WHAT IS ASKED =>
Please locate every line in the data below that contains the string "kern" and copy each of those lines out in full.

────────────────────

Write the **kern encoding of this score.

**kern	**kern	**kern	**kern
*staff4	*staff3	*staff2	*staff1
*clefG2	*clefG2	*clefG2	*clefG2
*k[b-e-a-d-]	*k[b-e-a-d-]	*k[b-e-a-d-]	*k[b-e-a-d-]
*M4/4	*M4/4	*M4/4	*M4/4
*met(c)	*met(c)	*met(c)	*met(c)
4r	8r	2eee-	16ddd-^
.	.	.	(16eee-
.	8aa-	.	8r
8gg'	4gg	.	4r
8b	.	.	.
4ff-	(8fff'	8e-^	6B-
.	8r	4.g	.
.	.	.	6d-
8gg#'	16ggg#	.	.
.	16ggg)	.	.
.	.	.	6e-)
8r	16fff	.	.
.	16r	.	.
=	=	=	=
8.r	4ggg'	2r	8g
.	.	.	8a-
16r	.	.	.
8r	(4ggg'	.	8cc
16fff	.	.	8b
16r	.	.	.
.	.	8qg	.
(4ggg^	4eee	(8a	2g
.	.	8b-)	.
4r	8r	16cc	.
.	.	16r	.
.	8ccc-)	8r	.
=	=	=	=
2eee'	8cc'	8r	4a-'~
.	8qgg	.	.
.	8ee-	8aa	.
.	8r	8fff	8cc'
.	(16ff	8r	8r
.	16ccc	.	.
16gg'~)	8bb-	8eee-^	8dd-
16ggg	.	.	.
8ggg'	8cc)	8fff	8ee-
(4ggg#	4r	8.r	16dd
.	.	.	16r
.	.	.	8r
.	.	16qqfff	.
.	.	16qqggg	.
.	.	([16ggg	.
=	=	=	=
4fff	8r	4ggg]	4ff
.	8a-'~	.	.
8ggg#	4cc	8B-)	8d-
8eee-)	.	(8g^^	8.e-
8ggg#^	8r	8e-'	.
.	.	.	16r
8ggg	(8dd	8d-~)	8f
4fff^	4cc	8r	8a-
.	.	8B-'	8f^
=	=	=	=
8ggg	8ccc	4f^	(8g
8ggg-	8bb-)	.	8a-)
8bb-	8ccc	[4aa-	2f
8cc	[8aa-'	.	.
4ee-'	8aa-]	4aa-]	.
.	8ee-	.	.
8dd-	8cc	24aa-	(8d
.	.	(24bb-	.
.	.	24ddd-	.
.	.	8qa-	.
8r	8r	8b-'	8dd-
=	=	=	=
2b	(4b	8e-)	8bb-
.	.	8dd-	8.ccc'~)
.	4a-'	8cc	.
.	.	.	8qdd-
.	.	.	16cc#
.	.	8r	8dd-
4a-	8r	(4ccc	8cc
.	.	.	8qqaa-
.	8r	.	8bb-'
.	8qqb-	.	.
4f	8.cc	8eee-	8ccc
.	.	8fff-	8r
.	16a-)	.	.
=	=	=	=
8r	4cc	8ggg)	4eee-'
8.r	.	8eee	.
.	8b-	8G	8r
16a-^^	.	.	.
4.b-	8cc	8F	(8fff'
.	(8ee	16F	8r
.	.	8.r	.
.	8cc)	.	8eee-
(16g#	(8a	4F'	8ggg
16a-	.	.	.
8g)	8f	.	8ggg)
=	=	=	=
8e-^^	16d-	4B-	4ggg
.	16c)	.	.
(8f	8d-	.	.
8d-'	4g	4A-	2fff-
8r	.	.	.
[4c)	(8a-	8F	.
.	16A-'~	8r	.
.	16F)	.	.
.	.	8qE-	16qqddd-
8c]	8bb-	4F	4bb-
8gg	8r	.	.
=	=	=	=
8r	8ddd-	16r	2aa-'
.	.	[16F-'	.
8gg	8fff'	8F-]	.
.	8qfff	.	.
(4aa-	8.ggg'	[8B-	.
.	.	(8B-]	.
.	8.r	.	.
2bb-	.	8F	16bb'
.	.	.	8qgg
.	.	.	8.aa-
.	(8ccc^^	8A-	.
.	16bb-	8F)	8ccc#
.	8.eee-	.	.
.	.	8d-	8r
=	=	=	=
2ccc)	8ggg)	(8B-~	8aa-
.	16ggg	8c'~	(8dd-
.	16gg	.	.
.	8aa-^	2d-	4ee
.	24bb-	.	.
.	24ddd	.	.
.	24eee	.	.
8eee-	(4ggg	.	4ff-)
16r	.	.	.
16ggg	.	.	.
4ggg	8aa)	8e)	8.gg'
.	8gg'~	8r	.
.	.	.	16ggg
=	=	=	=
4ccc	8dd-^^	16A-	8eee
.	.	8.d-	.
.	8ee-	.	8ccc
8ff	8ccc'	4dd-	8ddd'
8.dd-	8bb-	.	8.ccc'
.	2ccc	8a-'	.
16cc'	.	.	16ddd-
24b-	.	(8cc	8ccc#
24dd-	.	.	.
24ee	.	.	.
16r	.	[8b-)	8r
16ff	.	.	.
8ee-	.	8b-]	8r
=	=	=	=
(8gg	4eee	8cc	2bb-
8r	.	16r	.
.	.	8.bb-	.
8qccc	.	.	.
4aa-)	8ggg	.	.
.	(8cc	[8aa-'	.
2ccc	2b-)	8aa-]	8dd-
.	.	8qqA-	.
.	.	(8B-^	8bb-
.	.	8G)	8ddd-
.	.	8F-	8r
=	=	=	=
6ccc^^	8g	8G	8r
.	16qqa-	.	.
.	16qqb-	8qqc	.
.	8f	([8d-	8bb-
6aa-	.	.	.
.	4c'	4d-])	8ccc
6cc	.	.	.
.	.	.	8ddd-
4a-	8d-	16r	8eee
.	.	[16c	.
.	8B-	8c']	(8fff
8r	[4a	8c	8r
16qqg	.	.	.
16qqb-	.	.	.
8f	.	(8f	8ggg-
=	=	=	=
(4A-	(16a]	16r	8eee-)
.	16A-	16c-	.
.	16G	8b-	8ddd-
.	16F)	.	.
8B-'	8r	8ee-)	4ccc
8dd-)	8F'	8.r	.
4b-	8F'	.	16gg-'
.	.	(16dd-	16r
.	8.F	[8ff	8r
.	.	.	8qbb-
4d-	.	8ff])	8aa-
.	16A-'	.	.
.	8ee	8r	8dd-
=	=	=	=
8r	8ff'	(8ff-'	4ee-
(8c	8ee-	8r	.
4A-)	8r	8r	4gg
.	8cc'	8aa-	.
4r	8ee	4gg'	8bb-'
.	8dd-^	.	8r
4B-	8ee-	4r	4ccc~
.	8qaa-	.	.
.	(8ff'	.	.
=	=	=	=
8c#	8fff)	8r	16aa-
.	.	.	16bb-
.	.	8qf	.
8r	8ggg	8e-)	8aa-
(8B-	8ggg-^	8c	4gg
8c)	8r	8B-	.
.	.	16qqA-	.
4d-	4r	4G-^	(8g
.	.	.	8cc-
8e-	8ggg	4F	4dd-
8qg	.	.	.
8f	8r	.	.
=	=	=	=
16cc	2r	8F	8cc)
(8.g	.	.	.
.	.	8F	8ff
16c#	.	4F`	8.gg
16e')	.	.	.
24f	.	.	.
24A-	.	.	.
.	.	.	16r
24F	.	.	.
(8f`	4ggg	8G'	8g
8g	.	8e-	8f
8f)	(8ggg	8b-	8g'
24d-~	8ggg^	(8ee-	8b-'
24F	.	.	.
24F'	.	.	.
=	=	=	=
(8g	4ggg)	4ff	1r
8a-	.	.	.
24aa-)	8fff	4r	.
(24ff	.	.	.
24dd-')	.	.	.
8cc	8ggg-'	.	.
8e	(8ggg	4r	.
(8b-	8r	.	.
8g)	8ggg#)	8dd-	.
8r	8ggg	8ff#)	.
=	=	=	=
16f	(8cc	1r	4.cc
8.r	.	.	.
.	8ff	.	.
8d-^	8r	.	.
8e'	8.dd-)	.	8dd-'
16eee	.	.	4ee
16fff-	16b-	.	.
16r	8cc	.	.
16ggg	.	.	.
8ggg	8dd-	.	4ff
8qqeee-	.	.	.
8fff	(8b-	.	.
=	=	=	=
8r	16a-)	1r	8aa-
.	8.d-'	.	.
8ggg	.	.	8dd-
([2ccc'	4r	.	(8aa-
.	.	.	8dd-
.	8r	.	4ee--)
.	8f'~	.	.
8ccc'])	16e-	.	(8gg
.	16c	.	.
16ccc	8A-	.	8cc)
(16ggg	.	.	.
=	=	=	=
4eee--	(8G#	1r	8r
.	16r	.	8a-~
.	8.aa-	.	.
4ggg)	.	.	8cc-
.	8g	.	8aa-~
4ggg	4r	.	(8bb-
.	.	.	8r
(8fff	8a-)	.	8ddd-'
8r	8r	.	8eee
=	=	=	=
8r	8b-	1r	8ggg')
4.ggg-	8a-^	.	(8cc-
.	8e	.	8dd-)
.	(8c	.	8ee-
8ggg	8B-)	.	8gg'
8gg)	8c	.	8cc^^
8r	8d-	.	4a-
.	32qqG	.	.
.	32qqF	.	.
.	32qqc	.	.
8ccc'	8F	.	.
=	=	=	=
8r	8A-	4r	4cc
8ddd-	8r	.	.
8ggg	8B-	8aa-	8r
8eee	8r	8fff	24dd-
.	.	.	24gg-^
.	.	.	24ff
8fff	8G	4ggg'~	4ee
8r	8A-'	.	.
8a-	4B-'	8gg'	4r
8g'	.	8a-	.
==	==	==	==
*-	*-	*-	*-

────────────────────

EXPECTED ANSWER =>
Write the **kern encoding of this score.
**kern	**kern	**kern	**kern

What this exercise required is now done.